*Work instruction*:
If a line in the data contains "removed", copy it out.

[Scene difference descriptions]
◆ ◆ ◆ ◆ ◆

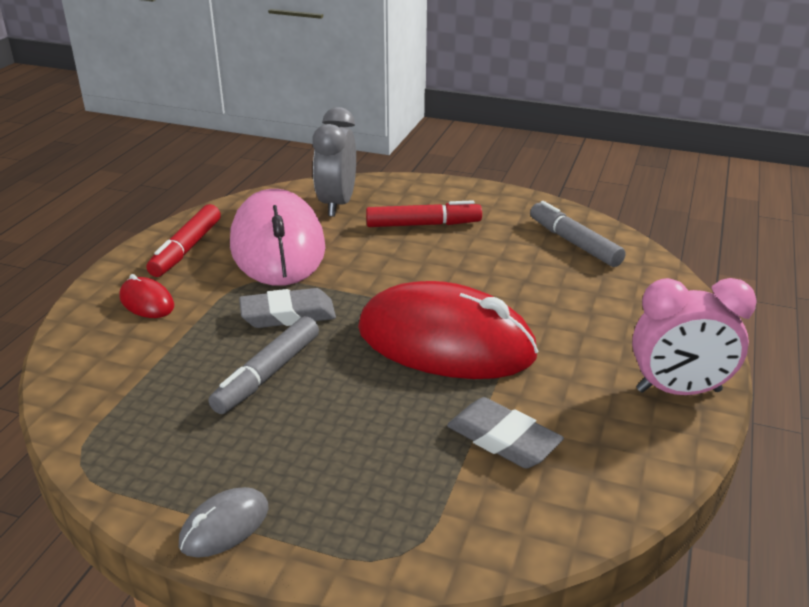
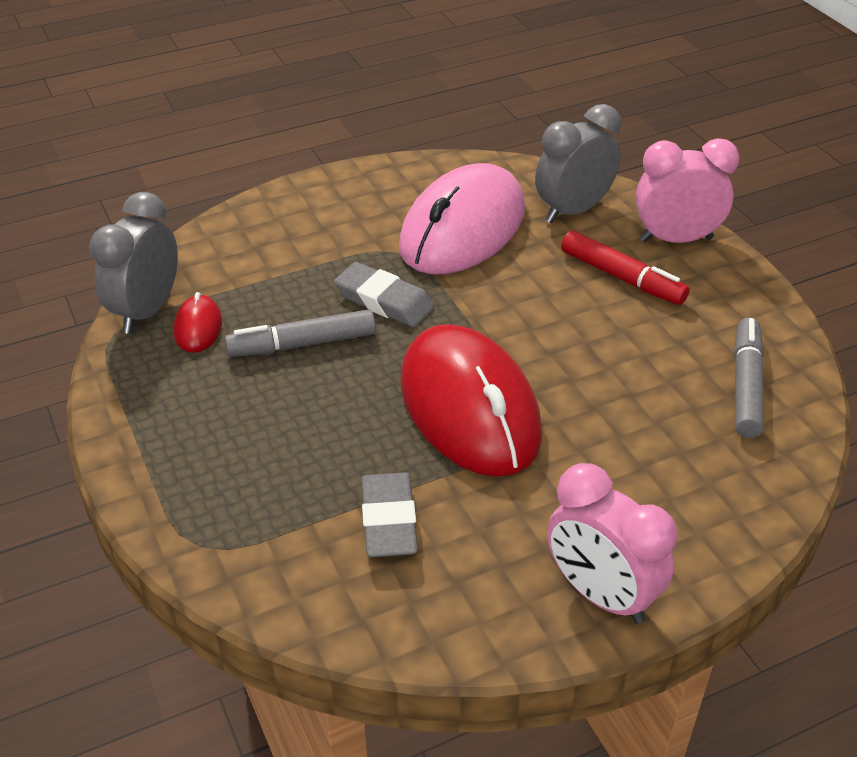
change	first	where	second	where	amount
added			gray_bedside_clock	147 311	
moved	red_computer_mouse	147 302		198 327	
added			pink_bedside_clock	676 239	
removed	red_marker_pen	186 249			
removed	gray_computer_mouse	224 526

◆ ◆ ◆ ◆ ◆

*Output for this task*:
removed	red_marker_pen	186 249			
removed	gray_computer_mouse	224 526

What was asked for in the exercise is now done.